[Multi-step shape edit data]
------------------------
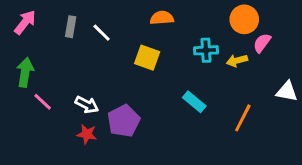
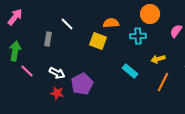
orange semicircle: (162, 18) -> (111, 23), moved
orange circle: (244, 19) -> (150, 14), moved
gray rectangle: (71, 27) -> (48, 39), moved
yellow arrow: (237, 61) -> (158, 59), moved

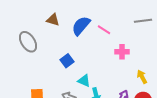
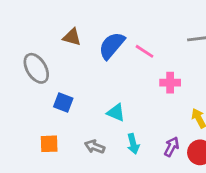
blue square: (67, 61) -> (63, 103), moved, turned -32
cyan triangle: (84, 81) -> (116, 113), moved

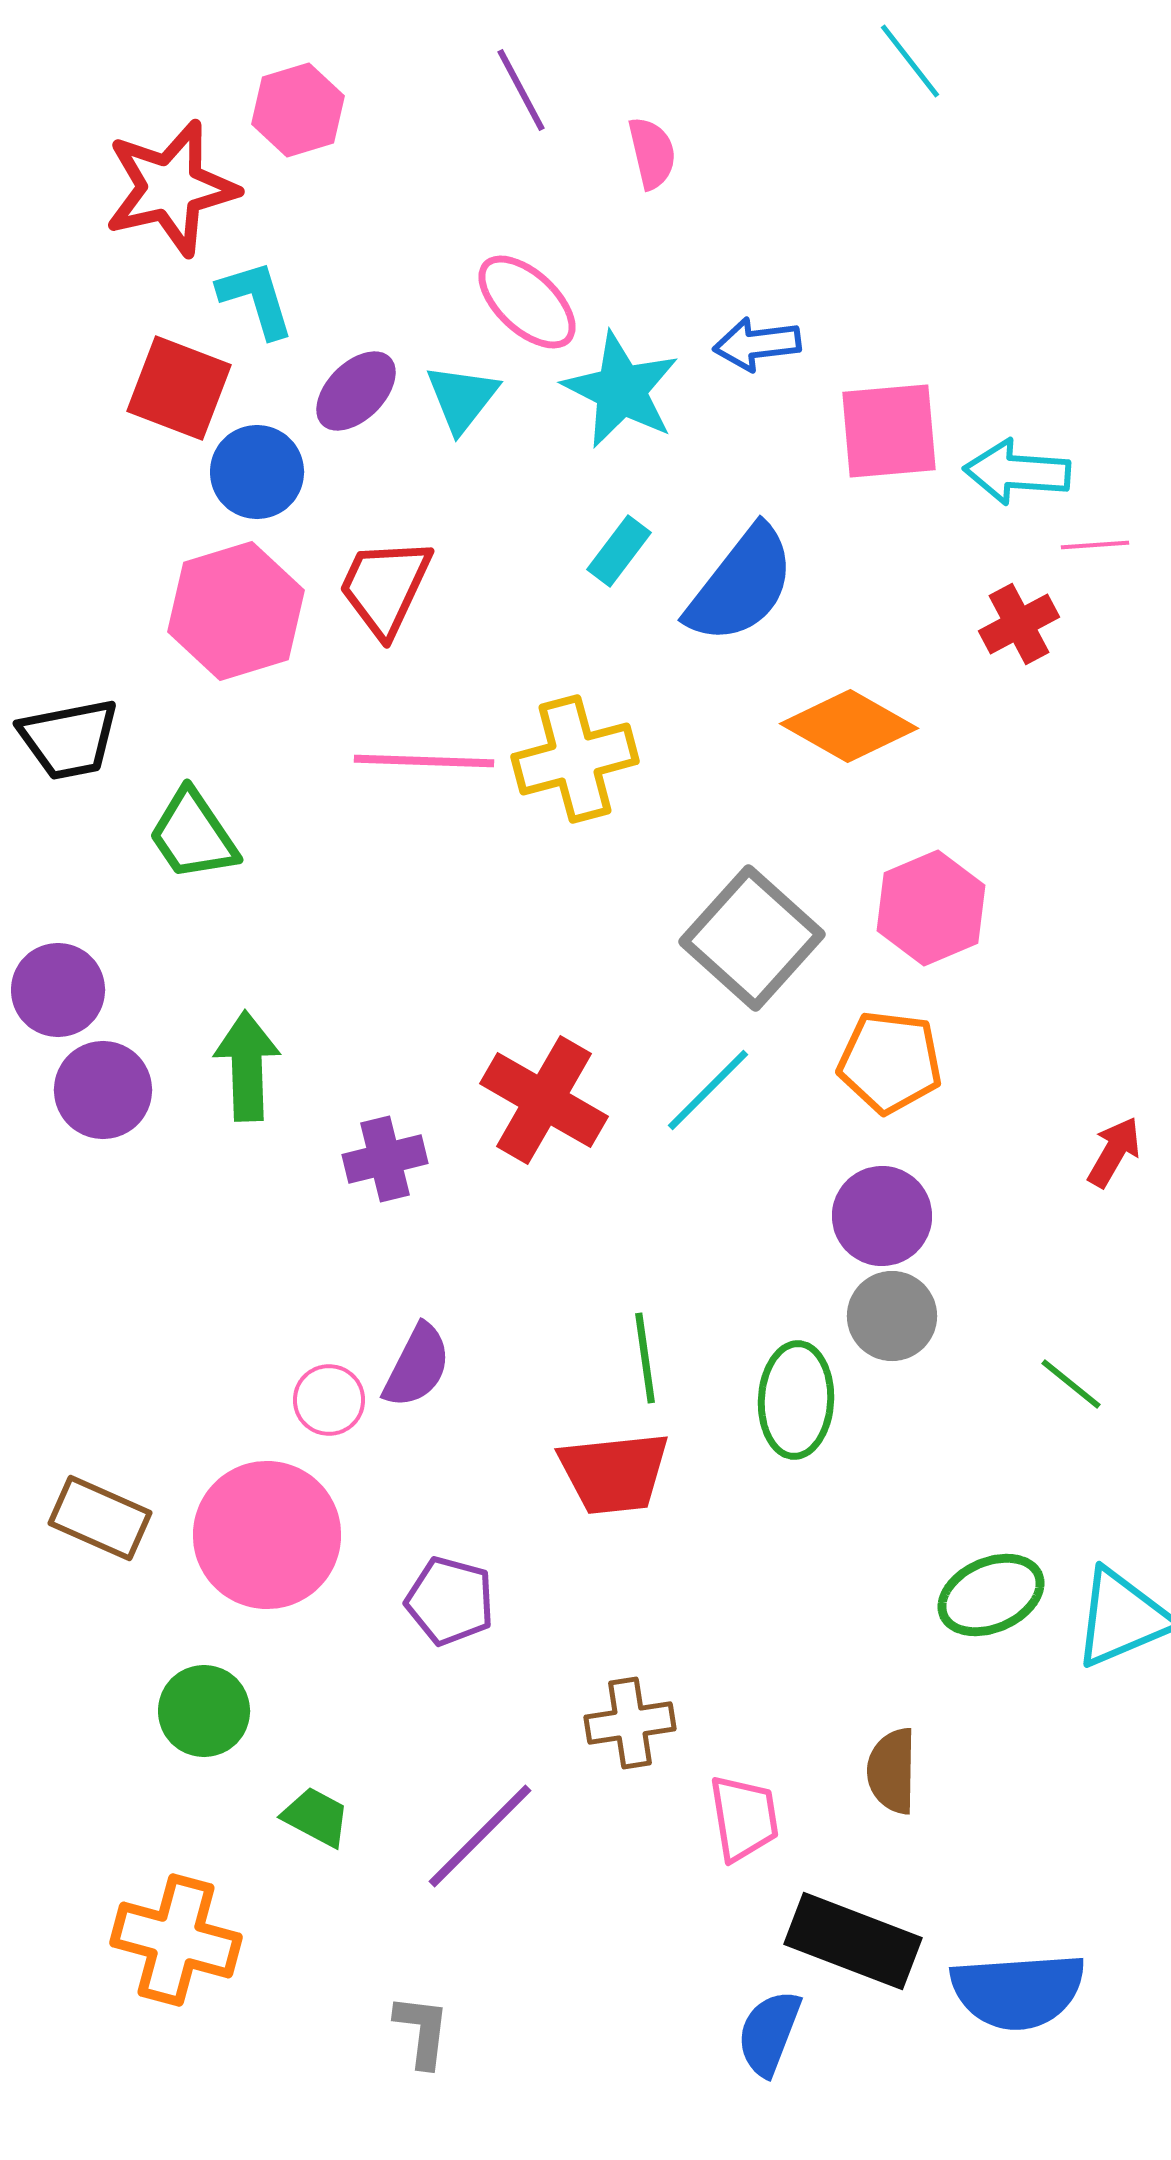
------------------------
**Work request**.
Nothing but the records above, exact and without pictures, should appear in the answer.

**Response area**.
orange semicircle: (162, 18) -> (111, 23), moved
orange circle: (244, 19) -> (150, 14), moved
gray rectangle: (71, 27) -> (48, 39), moved
yellow arrow: (237, 61) -> (158, 59), moved

blue square: (67, 61) -> (63, 103), moved, turned -32
cyan triangle: (84, 81) -> (116, 113), moved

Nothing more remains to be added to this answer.